Data extract ::
--------

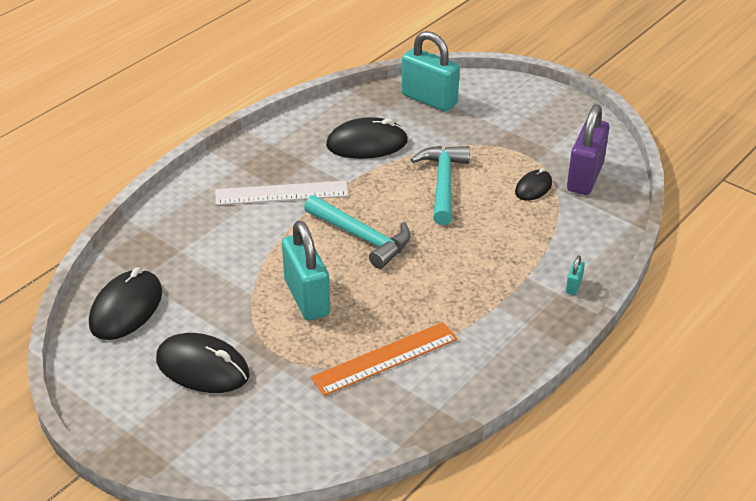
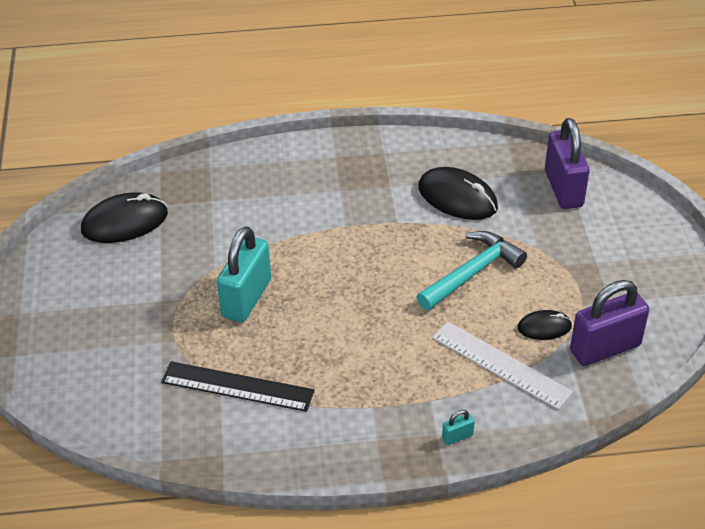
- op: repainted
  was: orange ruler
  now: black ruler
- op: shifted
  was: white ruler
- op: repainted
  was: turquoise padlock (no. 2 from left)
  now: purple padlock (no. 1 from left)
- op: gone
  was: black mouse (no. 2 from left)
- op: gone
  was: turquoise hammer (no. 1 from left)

--------

Work request ::
Word for word, reproduce all of the entries above and omit the pictures.

Solution for this problem ::
- op: repainted
  was: orange ruler
  now: black ruler
- op: shifted
  was: white ruler
- op: repainted
  was: turquoise padlock (no. 2 from left)
  now: purple padlock (no. 1 from left)
- op: gone
  was: black mouse (no. 2 from left)
- op: gone
  was: turquoise hammer (no. 1 from left)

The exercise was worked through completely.